▸ Try it:
A picture-free, exact reproduction of the listing that follows is required.

▸ Extracted information:
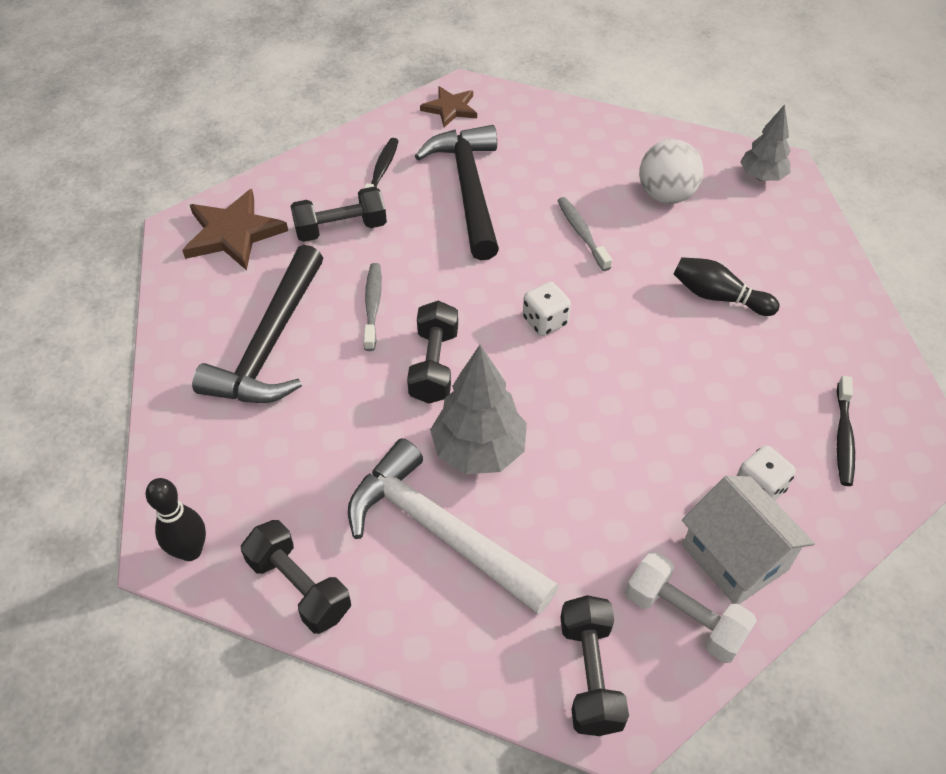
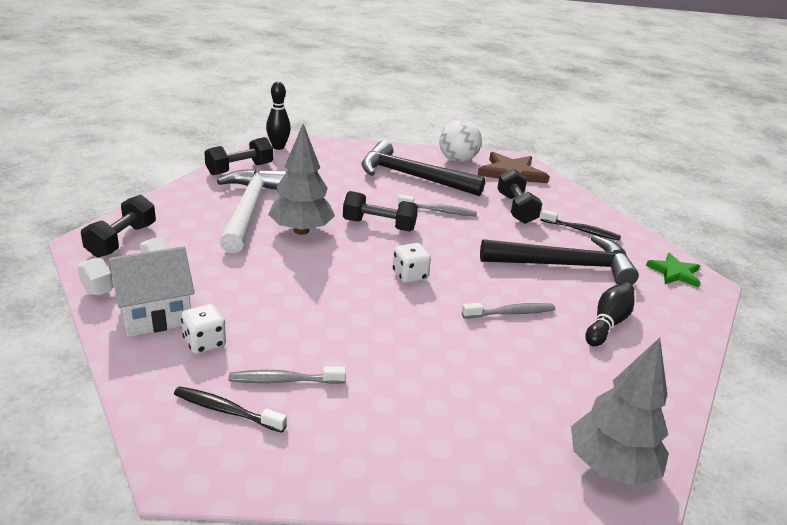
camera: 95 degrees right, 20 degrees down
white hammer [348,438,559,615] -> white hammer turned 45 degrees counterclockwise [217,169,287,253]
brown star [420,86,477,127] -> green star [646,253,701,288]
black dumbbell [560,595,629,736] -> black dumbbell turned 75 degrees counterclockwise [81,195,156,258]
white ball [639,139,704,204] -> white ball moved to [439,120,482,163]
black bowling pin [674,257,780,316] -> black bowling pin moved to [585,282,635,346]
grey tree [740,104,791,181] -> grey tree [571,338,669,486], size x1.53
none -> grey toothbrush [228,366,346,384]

▸ Exercise answer:
camera: 95 degrees right, 20 degrees down
white hammer [348,438,559,615] -> white hammer turned 45 degrees counterclockwise [217,169,287,253]
brown star [420,86,477,127] -> green star [646,253,701,288]
black dumbbell [560,595,629,736] -> black dumbbell turned 75 degrees counterclockwise [81,195,156,258]
white ball [639,139,704,204] -> white ball moved to [439,120,482,163]
black bowling pin [674,257,780,316] -> black bowling pin moved to [585,282,635,346]
grey tree [740,104,791,181] -> grey tree [571,338,669,486], size x1.53
none -> grey toothbrush [228,366,346,384]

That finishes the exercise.